* [Stored dataset items]
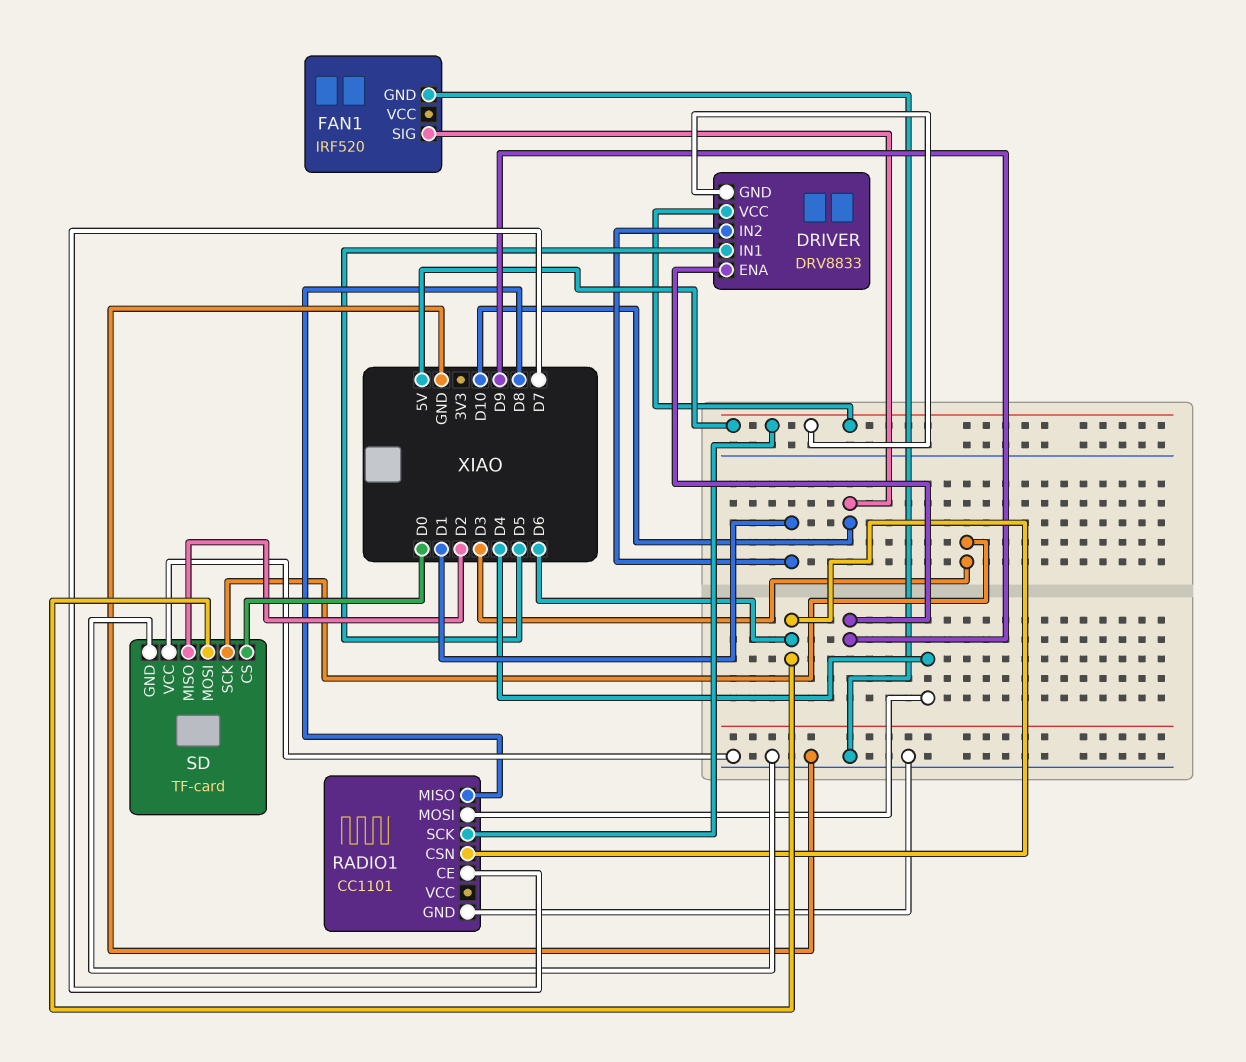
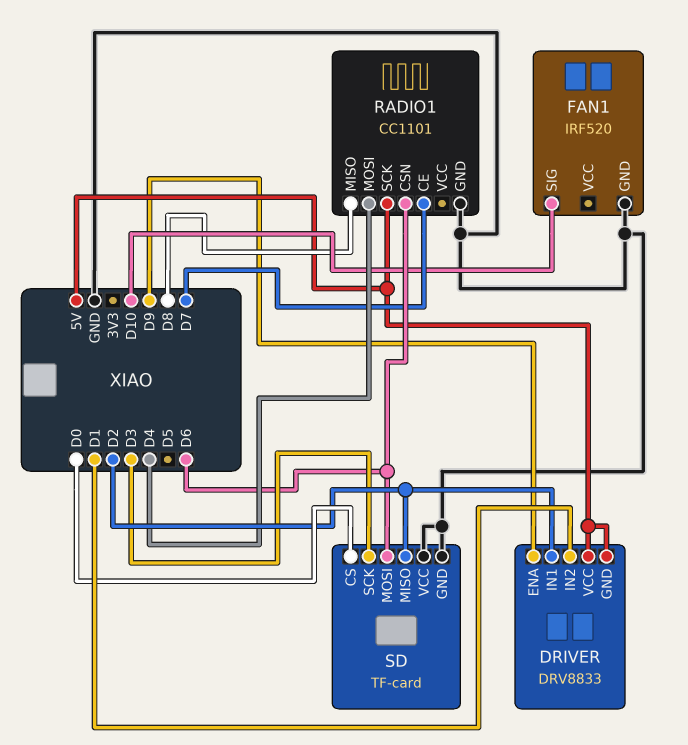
DRIVER pin IN1: D5 -> D2

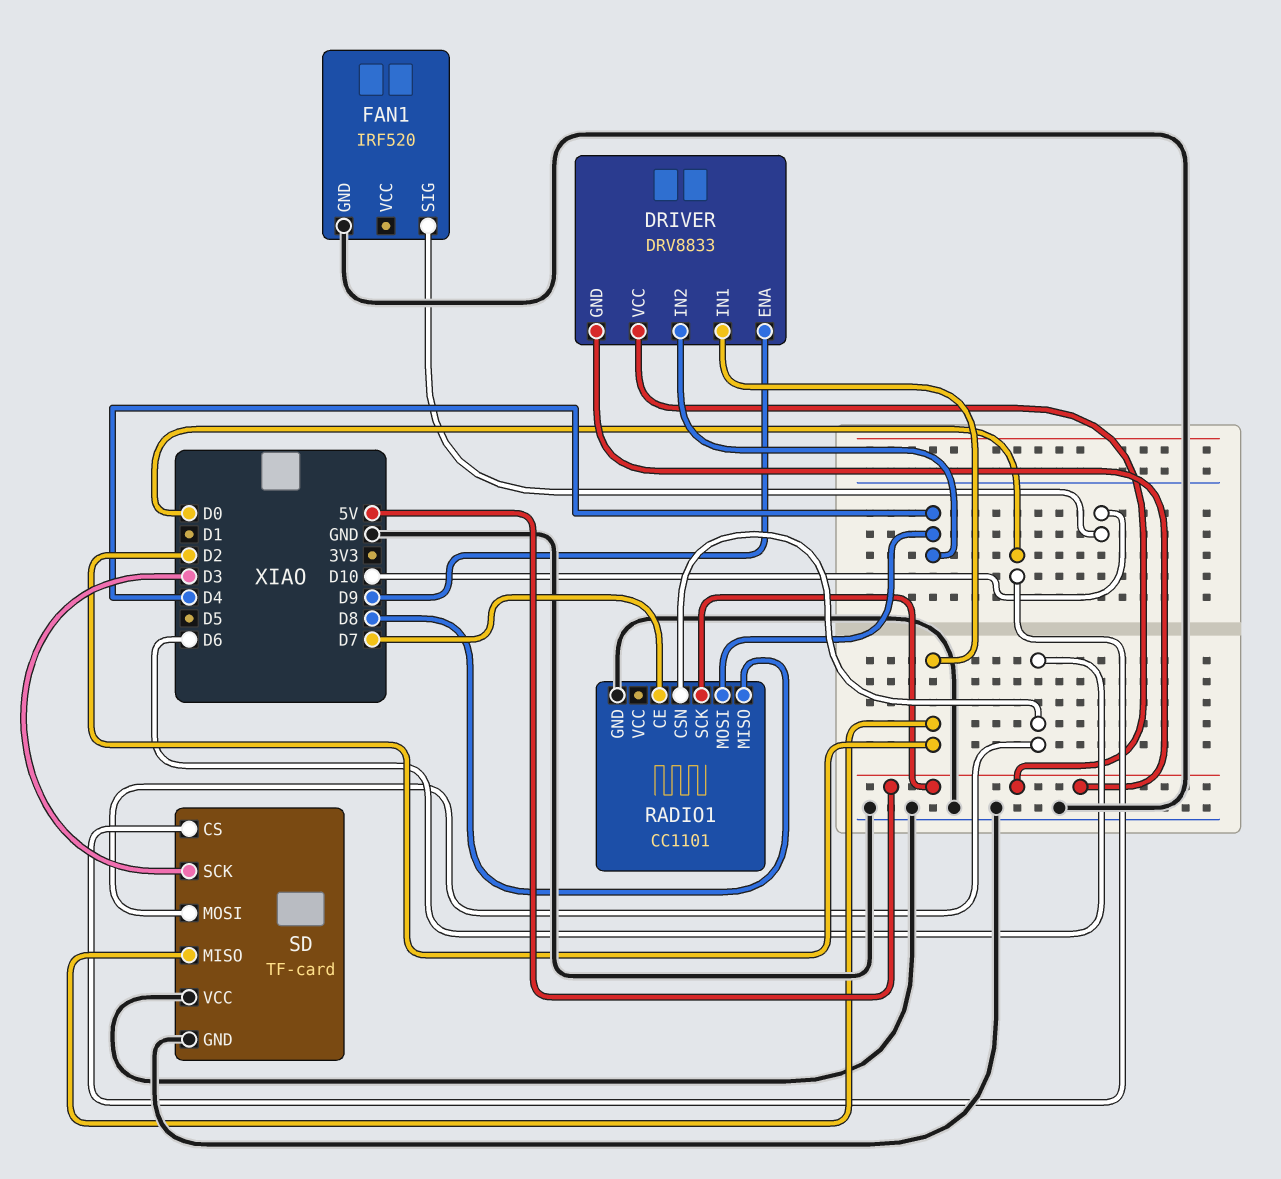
DRIVER pin IN2: D1 -> D4

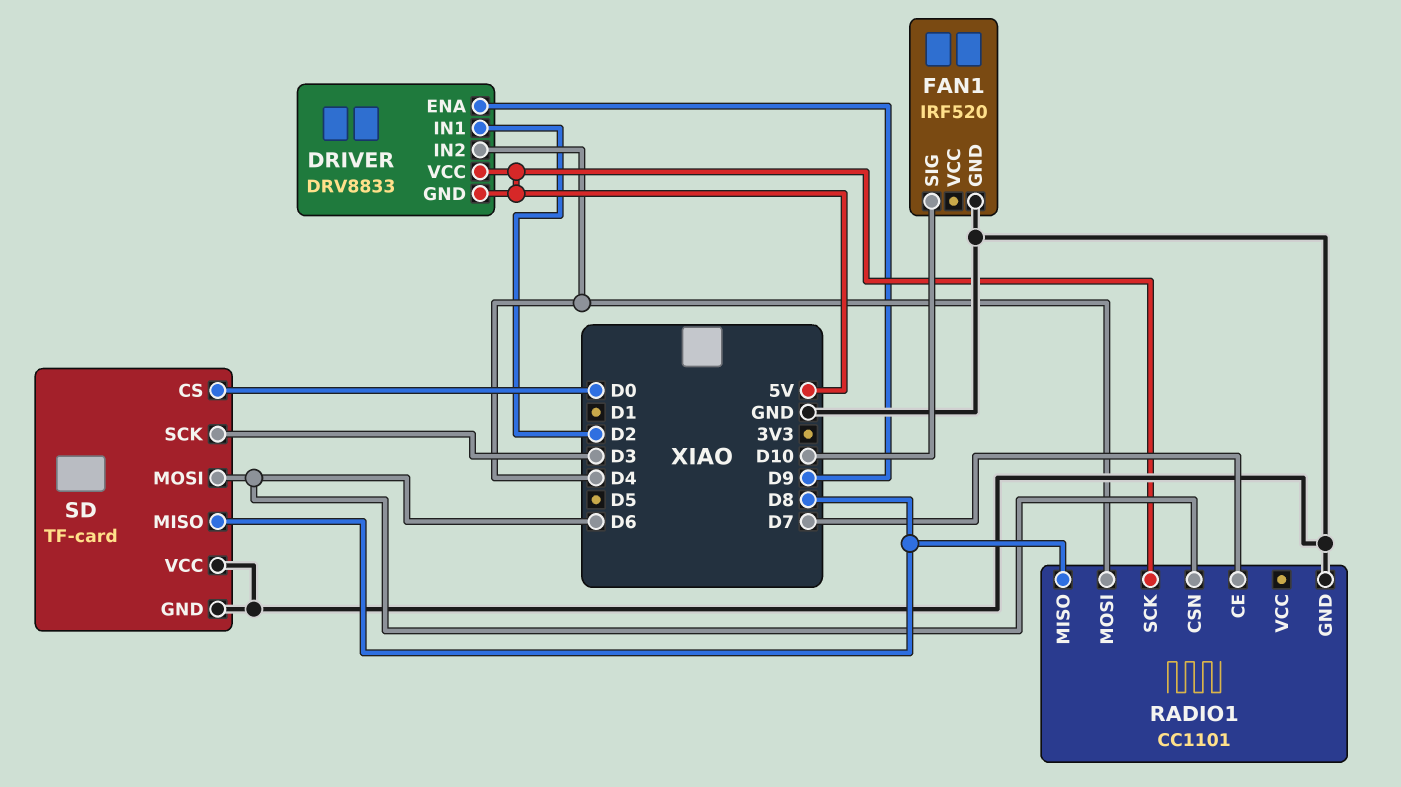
SD pin MISO: D2 -> D8

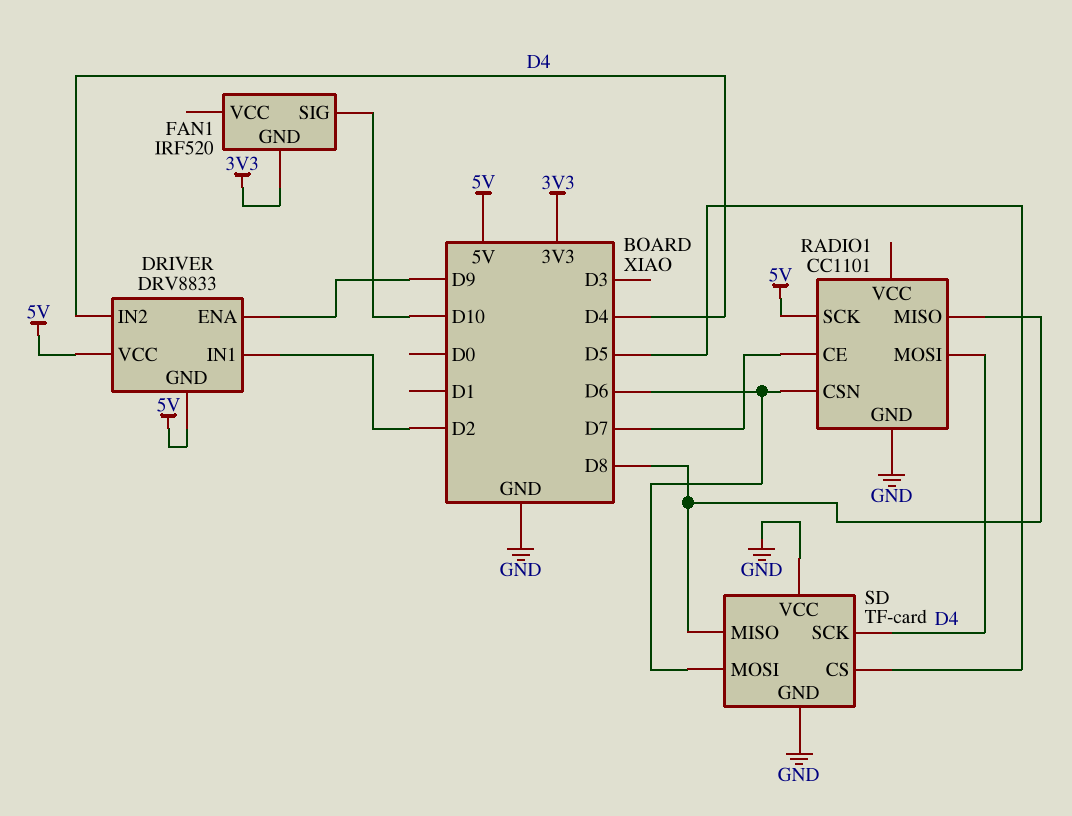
FAN1 pin GND: GND -> 3V3
SD pin CS: D0 -> D5
SD pin SCK: D3 -> D4

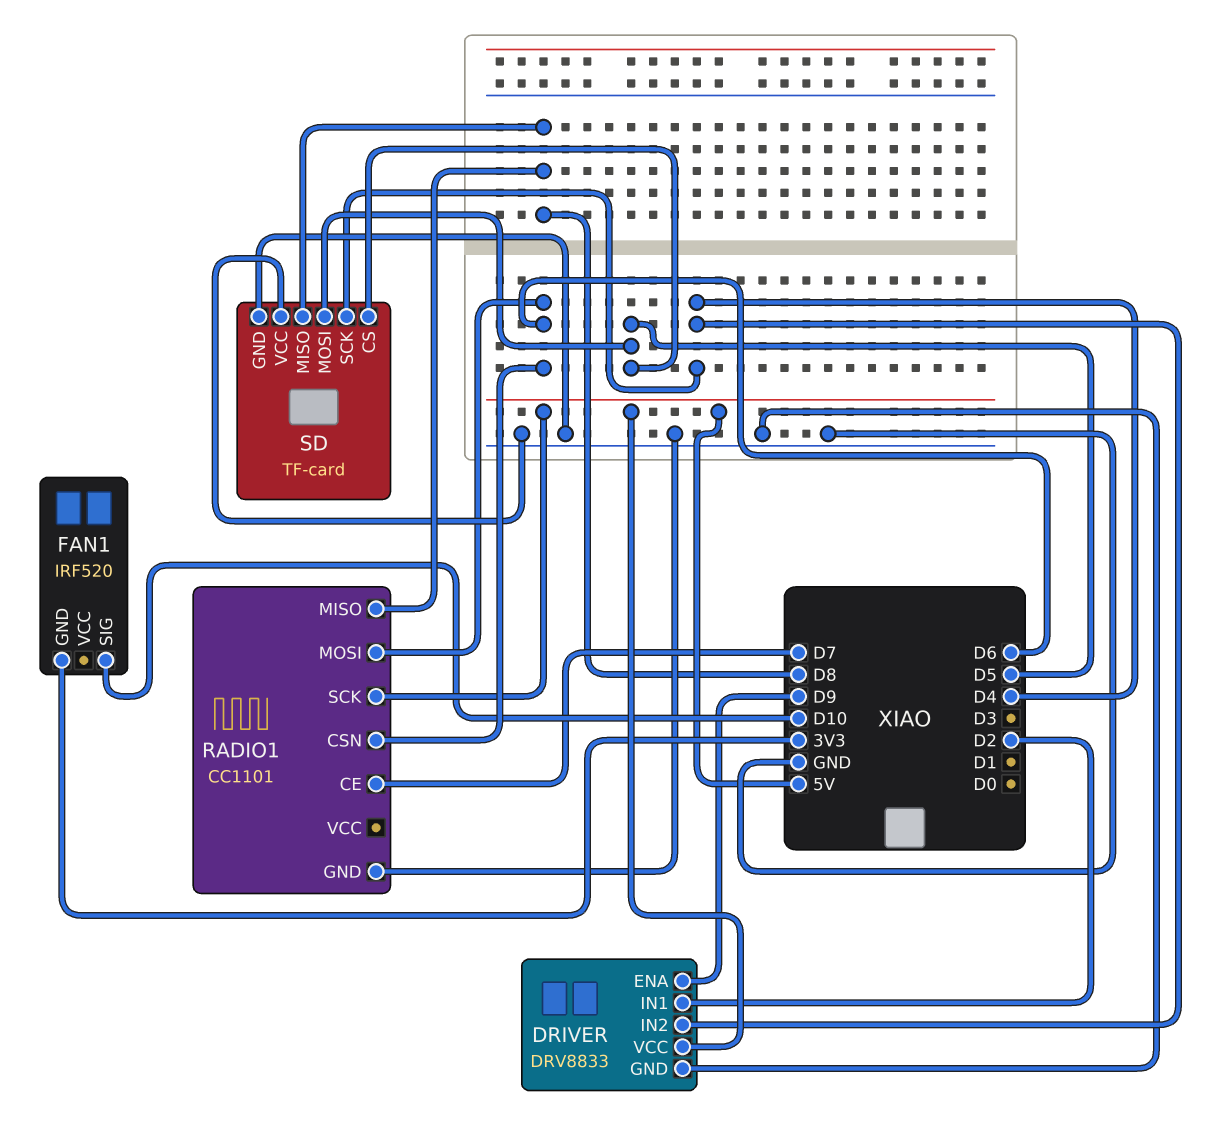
DRIVER pin GND: 5V -> GND
RADIO1 pin MOSI: D4 -> D6
SD pin MOSI: D6 -> D5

* [YOUR OBJECTIVE] Count the lines above that include the string "MOSI". Write only the number.

* [OUTPUT FOR THIS TASK] 2